◆ **Problem to work on**
Lines before the one containing "black cross: (1601, 741)" are left out; output the rest of the data exactly, through the final line.

Colored geometric primitive data:
..............................

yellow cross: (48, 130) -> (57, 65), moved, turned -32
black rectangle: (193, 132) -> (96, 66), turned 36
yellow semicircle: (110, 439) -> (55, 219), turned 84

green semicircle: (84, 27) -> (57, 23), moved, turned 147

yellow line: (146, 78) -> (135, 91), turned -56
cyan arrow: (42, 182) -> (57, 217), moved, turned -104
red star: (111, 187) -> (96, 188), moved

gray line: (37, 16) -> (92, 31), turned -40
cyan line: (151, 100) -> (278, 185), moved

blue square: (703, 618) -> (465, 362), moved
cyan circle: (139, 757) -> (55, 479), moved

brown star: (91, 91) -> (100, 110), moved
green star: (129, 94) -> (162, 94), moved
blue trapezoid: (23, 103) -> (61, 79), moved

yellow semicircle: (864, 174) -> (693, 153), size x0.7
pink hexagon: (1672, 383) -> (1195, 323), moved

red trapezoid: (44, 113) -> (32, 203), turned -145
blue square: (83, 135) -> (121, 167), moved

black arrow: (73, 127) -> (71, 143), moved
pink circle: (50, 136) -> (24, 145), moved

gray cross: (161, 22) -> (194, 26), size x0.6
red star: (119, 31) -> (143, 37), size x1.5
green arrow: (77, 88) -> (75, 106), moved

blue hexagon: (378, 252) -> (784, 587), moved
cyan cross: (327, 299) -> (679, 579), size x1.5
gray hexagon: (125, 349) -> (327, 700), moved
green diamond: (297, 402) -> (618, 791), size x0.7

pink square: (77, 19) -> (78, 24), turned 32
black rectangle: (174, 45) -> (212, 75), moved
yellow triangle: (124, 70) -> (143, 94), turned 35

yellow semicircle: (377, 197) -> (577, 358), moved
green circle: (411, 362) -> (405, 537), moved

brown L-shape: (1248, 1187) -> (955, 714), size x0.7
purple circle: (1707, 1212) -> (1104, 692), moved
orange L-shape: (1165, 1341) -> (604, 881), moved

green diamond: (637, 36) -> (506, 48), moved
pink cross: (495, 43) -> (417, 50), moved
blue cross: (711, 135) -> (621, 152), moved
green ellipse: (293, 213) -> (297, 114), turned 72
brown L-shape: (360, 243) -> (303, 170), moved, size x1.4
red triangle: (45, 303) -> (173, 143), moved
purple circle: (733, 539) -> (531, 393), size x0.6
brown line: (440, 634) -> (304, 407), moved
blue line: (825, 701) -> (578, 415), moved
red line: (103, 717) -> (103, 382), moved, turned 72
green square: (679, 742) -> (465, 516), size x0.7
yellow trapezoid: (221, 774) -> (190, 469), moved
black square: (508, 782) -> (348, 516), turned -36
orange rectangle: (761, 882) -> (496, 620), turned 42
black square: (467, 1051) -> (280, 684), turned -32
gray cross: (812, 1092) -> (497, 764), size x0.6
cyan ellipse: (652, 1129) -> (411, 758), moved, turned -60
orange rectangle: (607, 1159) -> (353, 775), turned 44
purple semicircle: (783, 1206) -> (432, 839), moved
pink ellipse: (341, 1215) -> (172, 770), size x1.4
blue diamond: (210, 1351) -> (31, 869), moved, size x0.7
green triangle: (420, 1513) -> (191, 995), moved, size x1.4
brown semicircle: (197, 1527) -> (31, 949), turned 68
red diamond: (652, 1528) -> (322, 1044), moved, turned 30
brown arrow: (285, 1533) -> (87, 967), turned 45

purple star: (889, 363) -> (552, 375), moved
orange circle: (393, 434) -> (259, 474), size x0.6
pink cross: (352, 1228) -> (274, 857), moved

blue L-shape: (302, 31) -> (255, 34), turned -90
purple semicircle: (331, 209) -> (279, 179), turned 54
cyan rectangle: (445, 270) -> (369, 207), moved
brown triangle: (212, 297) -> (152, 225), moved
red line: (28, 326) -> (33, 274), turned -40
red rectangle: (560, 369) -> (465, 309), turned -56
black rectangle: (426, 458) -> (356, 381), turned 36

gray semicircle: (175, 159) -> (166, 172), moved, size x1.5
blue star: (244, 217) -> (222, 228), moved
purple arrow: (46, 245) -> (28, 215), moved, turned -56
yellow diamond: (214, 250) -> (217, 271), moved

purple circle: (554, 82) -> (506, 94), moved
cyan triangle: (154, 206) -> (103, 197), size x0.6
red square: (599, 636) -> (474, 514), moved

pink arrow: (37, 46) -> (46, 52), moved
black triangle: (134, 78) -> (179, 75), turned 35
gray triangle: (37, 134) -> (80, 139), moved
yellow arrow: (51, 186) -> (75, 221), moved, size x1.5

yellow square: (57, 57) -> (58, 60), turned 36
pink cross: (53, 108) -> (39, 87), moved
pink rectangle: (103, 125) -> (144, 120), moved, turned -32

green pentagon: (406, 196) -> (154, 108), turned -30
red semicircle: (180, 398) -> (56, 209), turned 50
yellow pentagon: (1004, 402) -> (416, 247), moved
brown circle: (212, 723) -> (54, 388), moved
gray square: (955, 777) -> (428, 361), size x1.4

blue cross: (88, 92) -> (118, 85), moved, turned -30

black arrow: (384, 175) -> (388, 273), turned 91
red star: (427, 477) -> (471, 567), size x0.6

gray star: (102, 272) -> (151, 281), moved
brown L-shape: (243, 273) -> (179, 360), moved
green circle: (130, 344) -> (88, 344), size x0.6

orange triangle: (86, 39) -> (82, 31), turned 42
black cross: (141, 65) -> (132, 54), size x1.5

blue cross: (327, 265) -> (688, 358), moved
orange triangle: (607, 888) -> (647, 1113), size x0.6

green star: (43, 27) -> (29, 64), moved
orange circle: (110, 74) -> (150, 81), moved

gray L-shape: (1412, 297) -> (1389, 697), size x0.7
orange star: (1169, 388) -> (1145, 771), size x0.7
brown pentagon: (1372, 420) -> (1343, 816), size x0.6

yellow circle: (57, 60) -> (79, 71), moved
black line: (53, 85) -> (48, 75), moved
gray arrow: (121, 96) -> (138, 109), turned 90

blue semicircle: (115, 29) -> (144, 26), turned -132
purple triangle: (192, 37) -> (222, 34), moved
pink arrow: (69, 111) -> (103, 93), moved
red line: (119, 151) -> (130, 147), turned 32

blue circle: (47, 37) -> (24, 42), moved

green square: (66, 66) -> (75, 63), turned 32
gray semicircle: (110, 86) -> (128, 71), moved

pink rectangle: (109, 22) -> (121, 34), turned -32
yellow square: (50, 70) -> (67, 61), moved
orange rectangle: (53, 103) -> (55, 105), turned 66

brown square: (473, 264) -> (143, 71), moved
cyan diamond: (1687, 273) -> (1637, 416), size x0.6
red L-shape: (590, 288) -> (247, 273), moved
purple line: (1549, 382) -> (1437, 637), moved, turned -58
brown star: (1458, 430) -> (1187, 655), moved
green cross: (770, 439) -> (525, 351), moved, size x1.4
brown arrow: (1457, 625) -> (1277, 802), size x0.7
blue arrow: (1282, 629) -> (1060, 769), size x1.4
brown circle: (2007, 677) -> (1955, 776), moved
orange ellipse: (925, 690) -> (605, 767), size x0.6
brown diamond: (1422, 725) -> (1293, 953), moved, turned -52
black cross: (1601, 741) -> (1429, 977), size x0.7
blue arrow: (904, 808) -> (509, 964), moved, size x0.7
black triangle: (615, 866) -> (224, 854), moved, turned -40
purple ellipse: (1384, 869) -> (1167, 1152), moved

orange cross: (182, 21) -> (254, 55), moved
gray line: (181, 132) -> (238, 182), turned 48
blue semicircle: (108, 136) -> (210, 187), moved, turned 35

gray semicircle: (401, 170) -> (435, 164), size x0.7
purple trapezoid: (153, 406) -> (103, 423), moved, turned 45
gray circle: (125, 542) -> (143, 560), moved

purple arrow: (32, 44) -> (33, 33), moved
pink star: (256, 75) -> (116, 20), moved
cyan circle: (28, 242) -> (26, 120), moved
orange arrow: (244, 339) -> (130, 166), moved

..............................

◆ **Task response**
black cross: (1601, 741) -> (1429, 977), size x0.7
blue arrow: (904, 808) -> (509, 964), moved, size x0.7
black triangle: (615, 866) -> (224, 854), moved, turned -40
purple ellipse: (1384, 869) -> (1167, 1152), moved

orange cross: (182, 21) -> (254, 55), moved
gray line: (181, 132) -> (238, 182), turned 48
blue semicircle: (108, 136) -> (210, 187), moved, turned 35

gray semicircle: (401, 170) -> (435, 164), size x0.7
purple trapezoid: (153, 406) -> (103, 423), moved, turned 45
gray circle: (125, 542) -> (143, 560), moved

purple arrow: (32, 44) -> (33, 33), moved
pink star: (256, 75) -> (116, 20), moved
cyan circle: (28, 242) -> (26, 120), moved
orange arrow: (244, 339) -> (130, 166), moved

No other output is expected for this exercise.